_Coordinate-based change listings_
—————
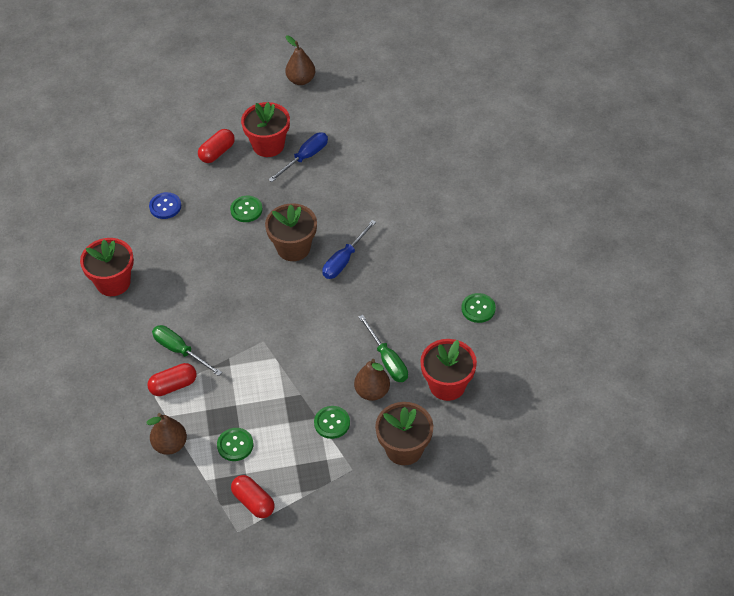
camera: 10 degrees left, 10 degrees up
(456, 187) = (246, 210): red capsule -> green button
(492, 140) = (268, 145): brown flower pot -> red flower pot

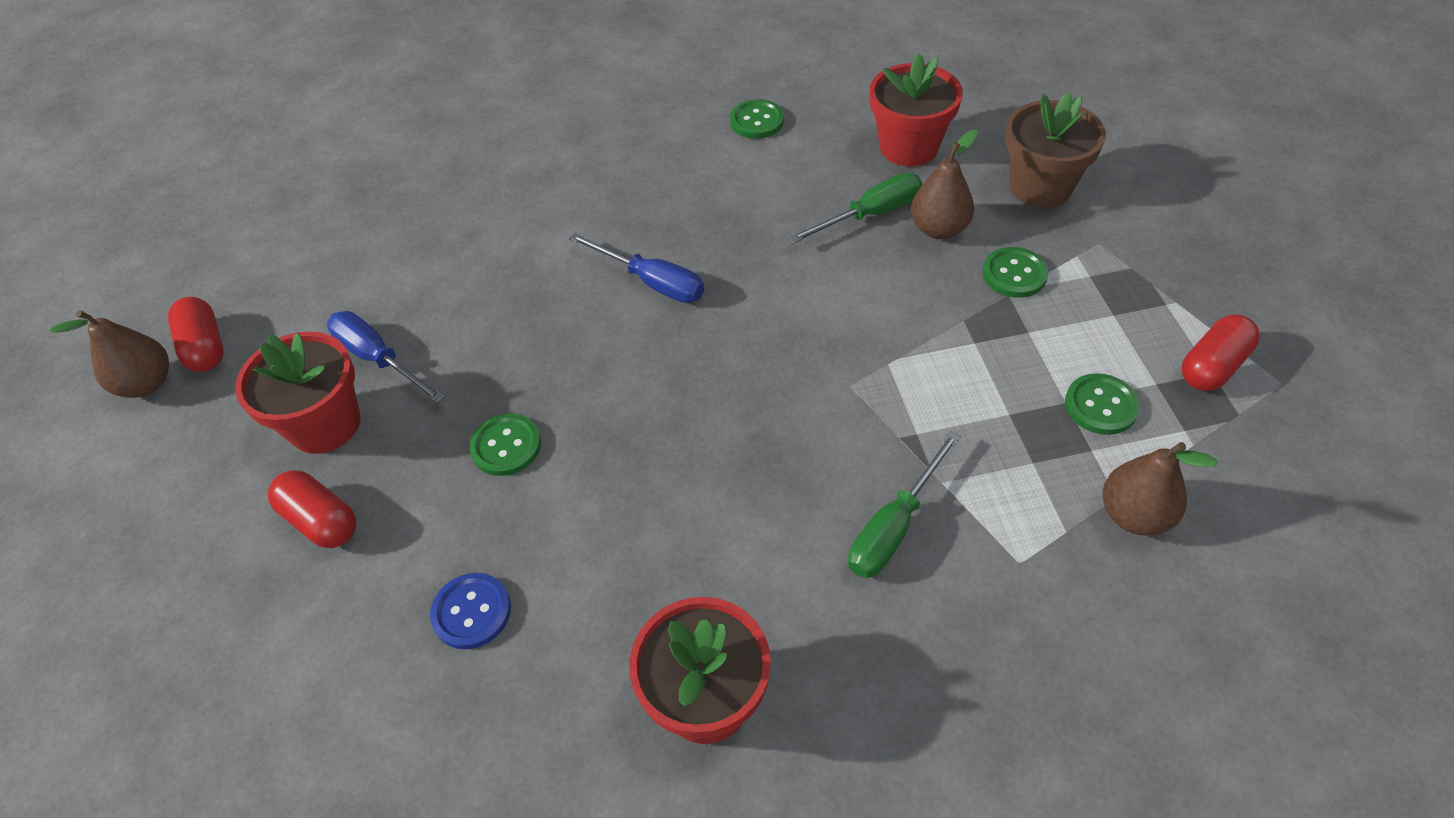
camera: 90 degrees left, 0 degrees up
(173, 385) = (986, 528): red capsule -> red capsule (205, 347)
(293, 248) = (618, 358): brown flower pot -> none

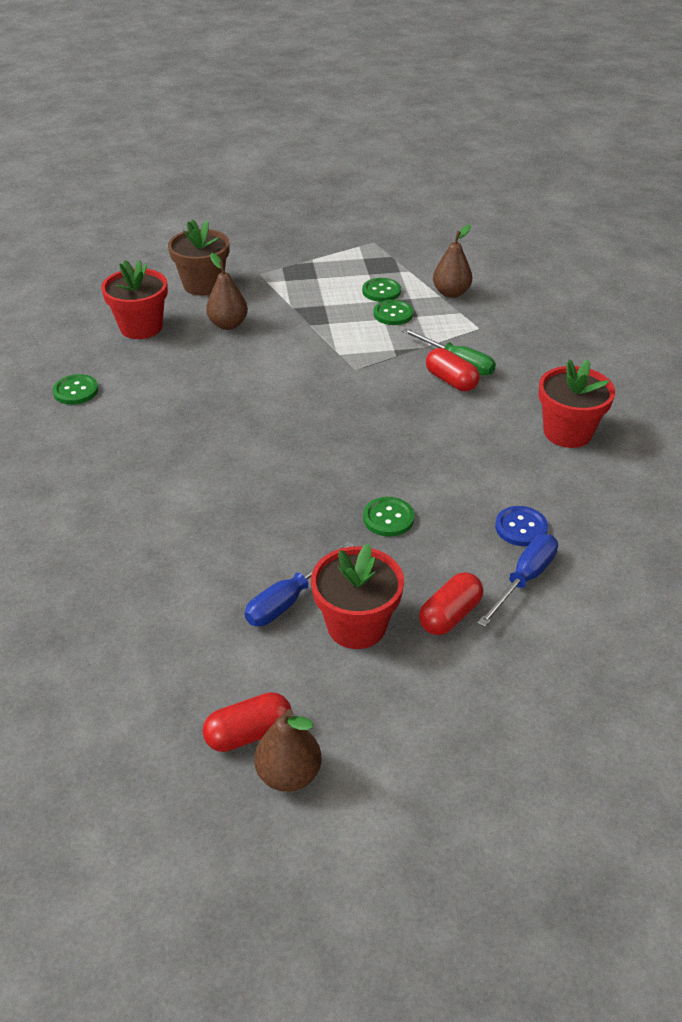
camera: 90 degrees left, 10 degrees down
(652, 282) = (242, 448): blue screwdriver -> blue screwdriver (524, 579)
(870, 215) = (205, 349): green screwdriver -> none
(1014, 274) = (277, 303): green button -> green button (393, 314)
(1212, 366) = (359, 257): red capsule -> red capsule (451, 381)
—————
_About this task_
Exactly as written, give the entries above again, with no images.

_The completed task_
camera: 10 degrees left, 10 degrees up
(456, 187) = (246, 210): red capsule -> green button
(492, 140) = (268, 145): brown flower pot -> red flower pot

camera: 90 degrees left, 0 degrees up
(173, 385) = (986, 528): red capsule -> red capsule (205, 347)
(293, 248) = (618, 358): brown flower pot -> none

camera: 90 degrees left, 10 degrees down
(652, 282) = (242, 448): blue screwdriver -> blue screwdriver (524, 579)
(870, 215) = (205, 349): green screwdriver -> none
(1014, 274) = (277, 303): green button -> green button (393, 314)
(1212, 366) = (359, 257): red capsule -> red capsule (451, 381)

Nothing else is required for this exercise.